An exact restatement is required. Cover only the lines of the records from the first through the line with "building: [124,352,169,387] ->", and skip pictures.

**Building change records:**
'''

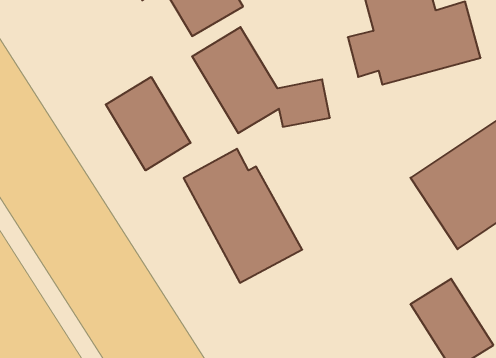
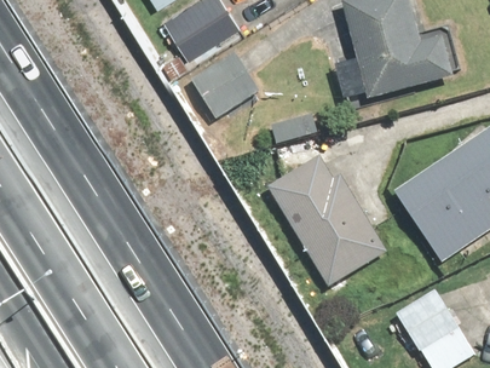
building: [106,77,191,170] -> none
building: [184,149,302,283] -> [271,155,384,282]

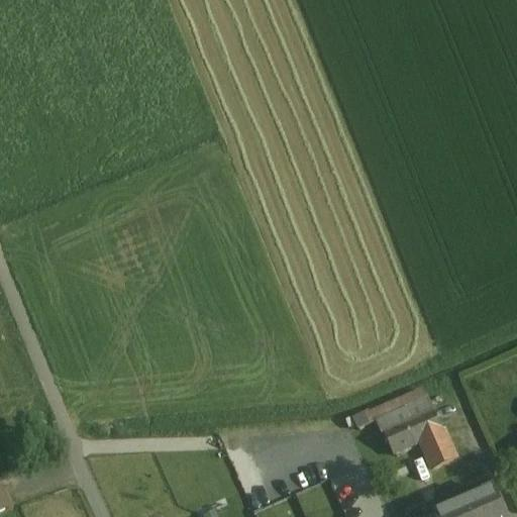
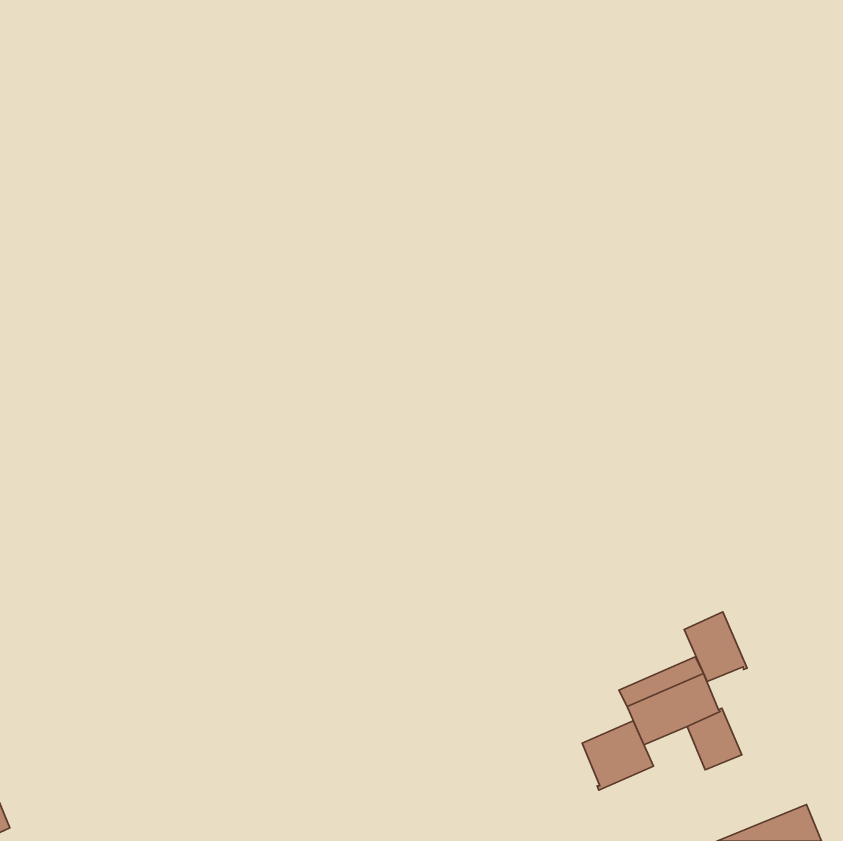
building: none -> [684,612,747,682]
building: none -> [582,721,654,790]

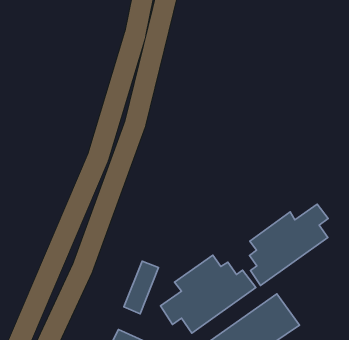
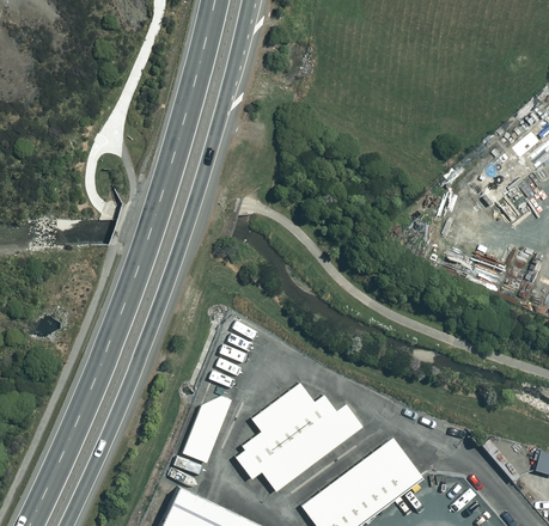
building: [250,204,328,286] -> none

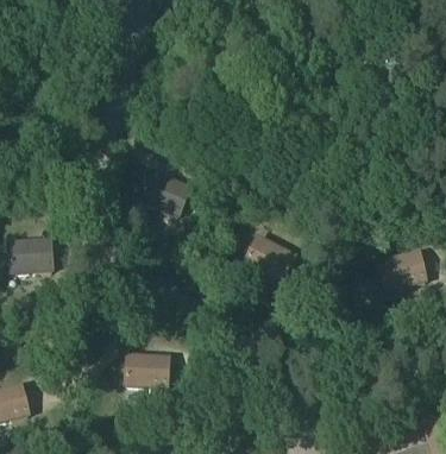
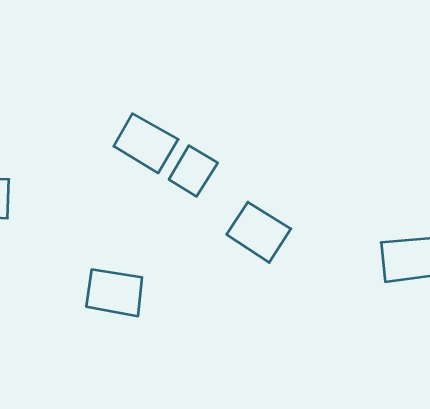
building: none -> [169,146,218,196]
building: [124,352,169,387] -> [86,270,142,316]

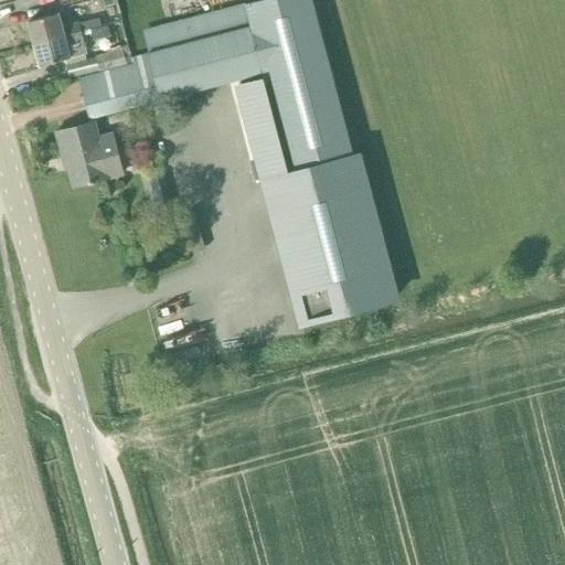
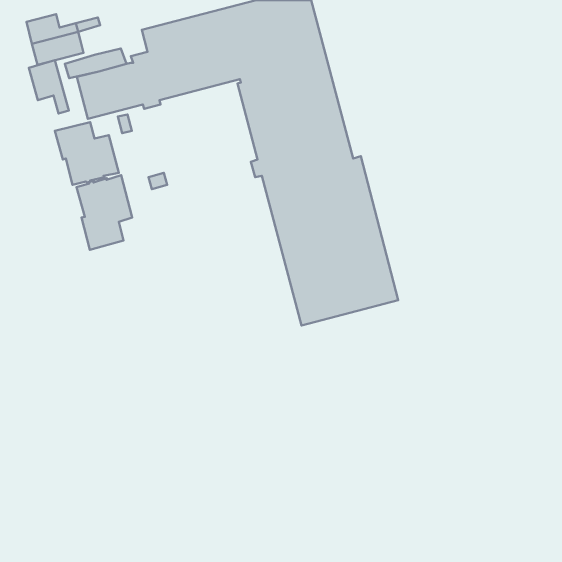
building: none -> [29,60,69,114]
building: none -> [76,175,132,250]

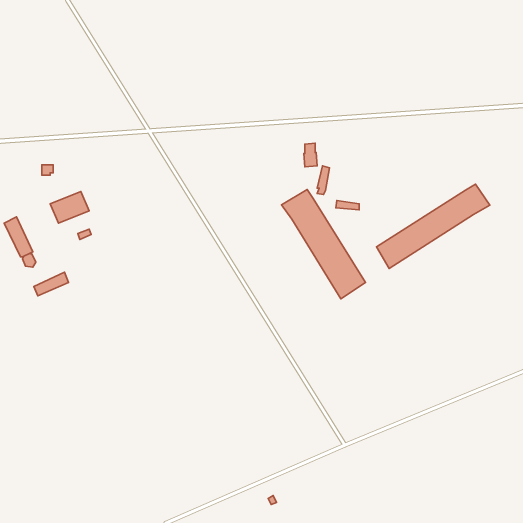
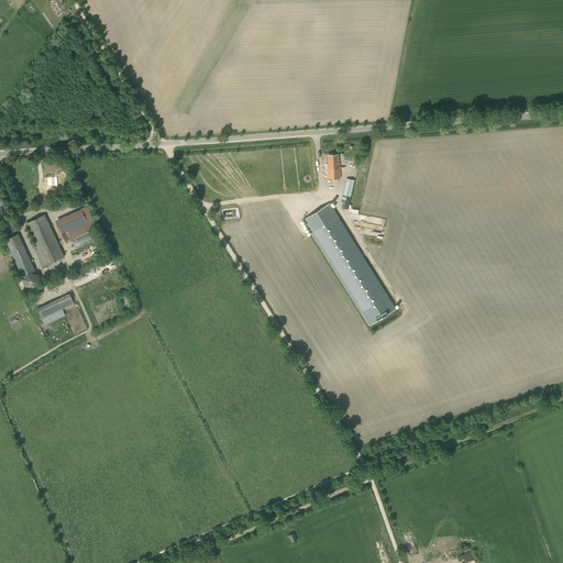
building: [377,184,490,269] -> none
building: none -> [26,214,64,265]

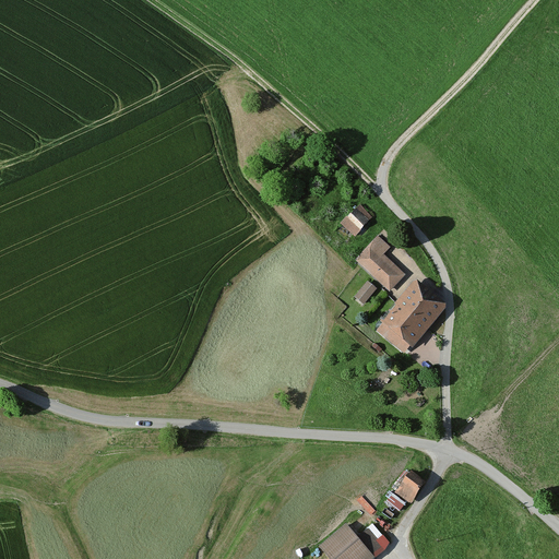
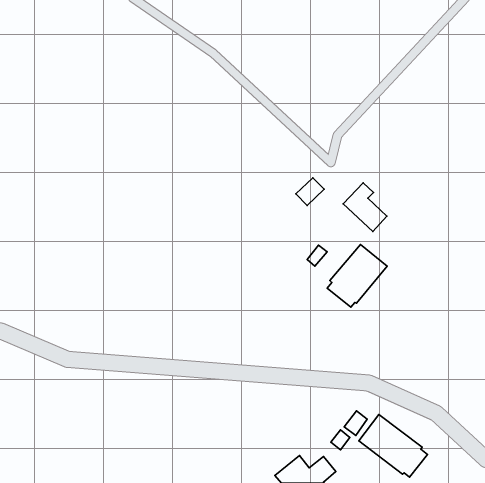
building: [355,236,405,292] -> [343,183,387,231]
building: none -> [359,415,428,477]

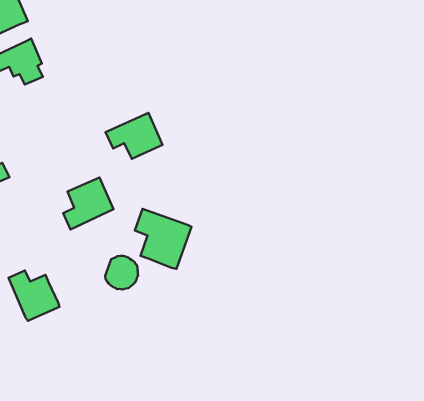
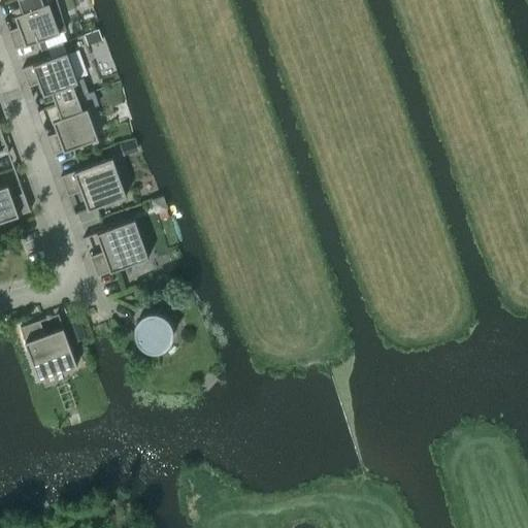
building: none -> [46,98,98,156]
building: [106,113,163,159] -> [61,159,126,210]
building: [135,209,191,269] -> none

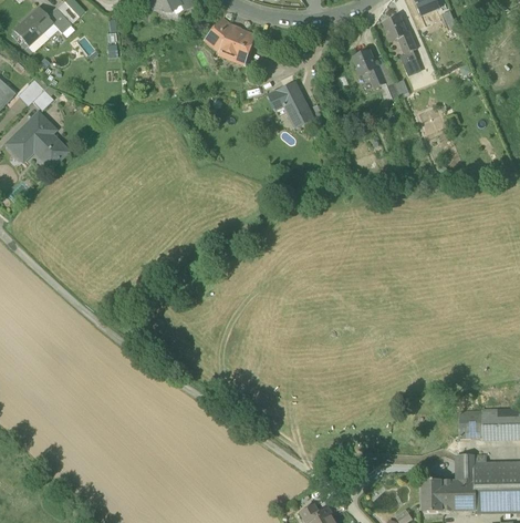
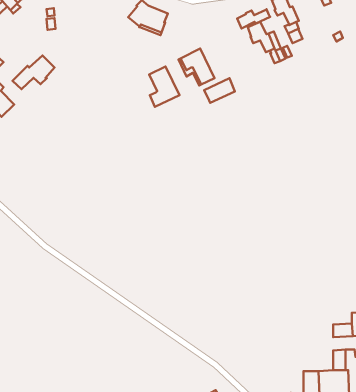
building: none -> [237,9,270,28]
building: none -> [13,56,55,89]
building: none -> [149,66,180,107]
building: none -> [204,78,235,103]

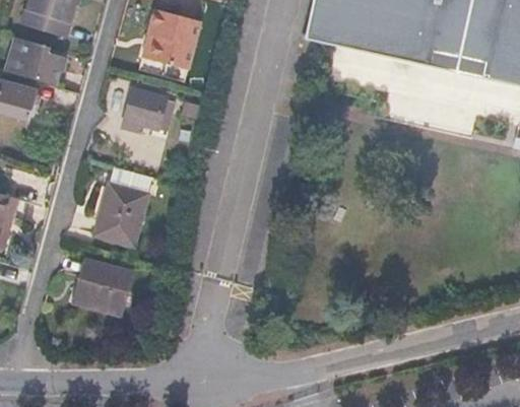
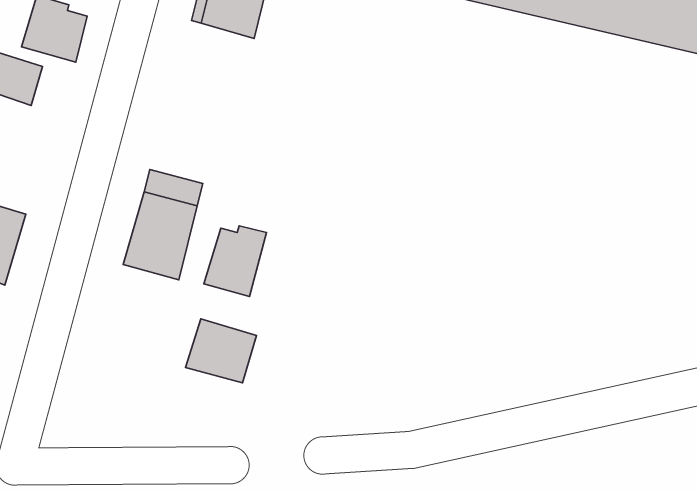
building: [123,90,164,131] -> none
building: none -> [204,226,266,297]
building: [74,263,126,310] -> [185,319,257,383]

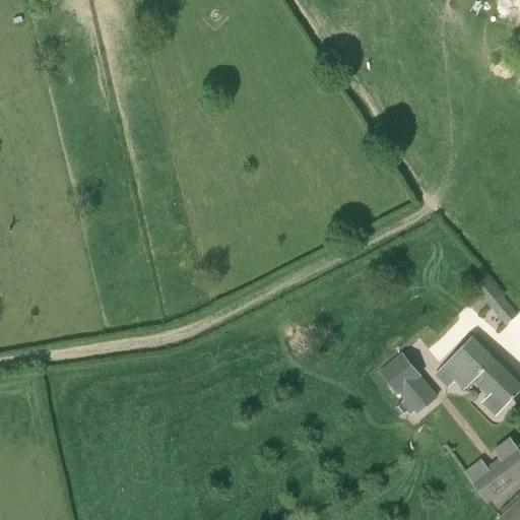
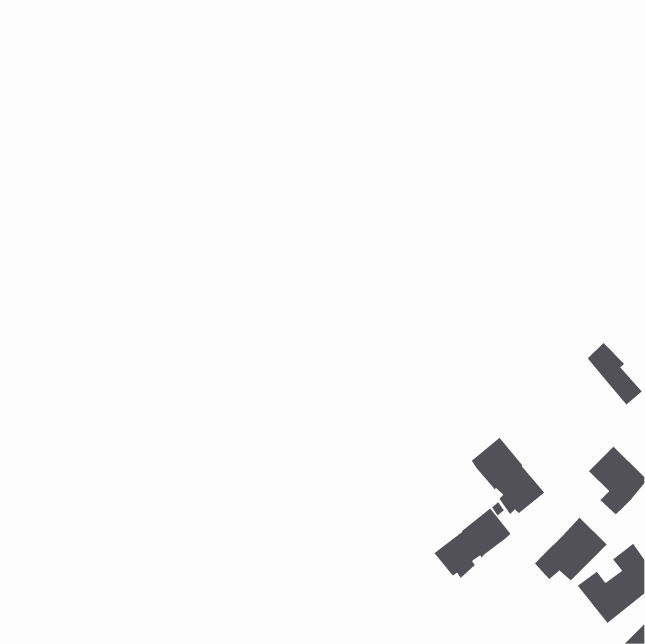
building: [435,336,494,388] -> [534,517,607,581]
building: none -> [434,508,511,579]

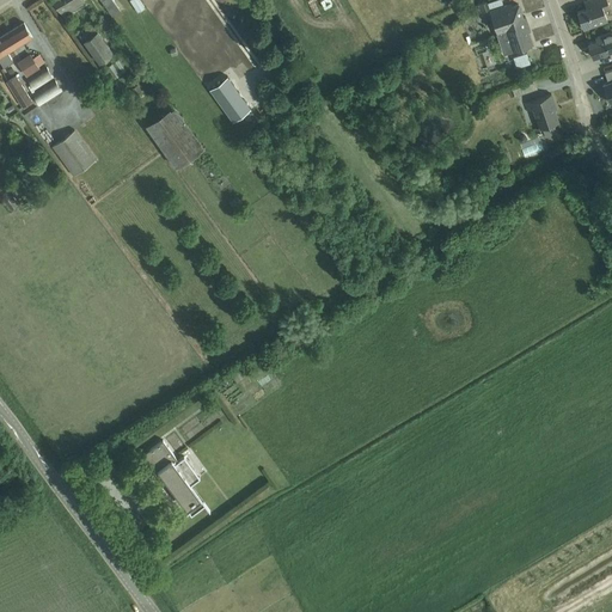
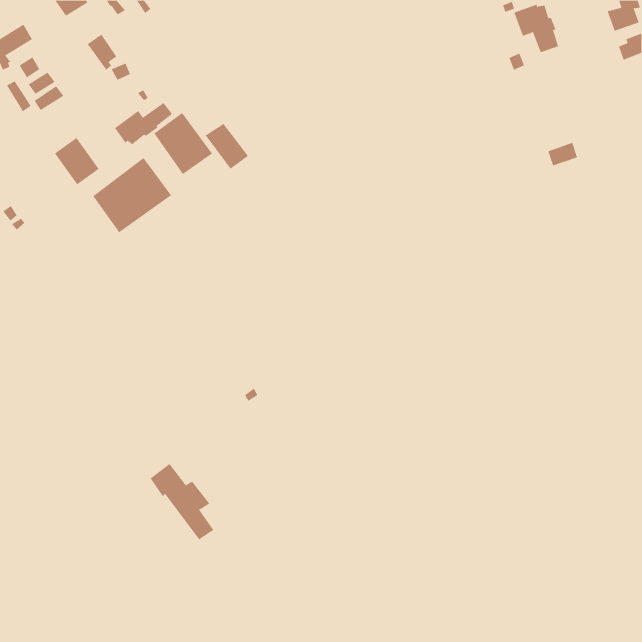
building: [208,78,250,122] -> [205,123,249,170]
building: [522,94,557,129] -> none
building: none -> [114,102,173,145]
building: none -> [92,157,172,233]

'''

**Result below:**
building: [106,77,191,170] -> none
building: [184,149,302,283] -> [271,155,384,282]

building: none -> [684,612,747,682]
building: none -> [582,721,654,790]

building: [250,204,328,286] -> none

building: none -> [169,146,218,196]
building: [124,352,169,387] -> [86,270,142,316]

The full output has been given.